▸ Stored items from a collection:
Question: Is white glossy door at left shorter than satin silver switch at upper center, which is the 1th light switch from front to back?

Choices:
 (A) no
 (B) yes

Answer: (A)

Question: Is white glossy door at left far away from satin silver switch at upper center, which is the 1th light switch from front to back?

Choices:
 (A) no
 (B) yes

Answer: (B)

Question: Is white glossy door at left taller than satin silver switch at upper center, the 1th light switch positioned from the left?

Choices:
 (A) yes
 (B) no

▸ Given problem:
Which lines of the listing contain the word "silver"? Report each of those lines in full, and count a line only if the word's letter case matches.

▸ Completed exercise:
Question: Is white glossy door at left shorter than satin silver switch at upper center, which is the 1th light switch from front to back?
Question: Is white glossy door at left far away from satin silver switch at upper center, which is the 1th light switch from front to back?
Question: Is white glossy door at left taller than satin silver switch at upper center, the 1th light switch positioned from the left?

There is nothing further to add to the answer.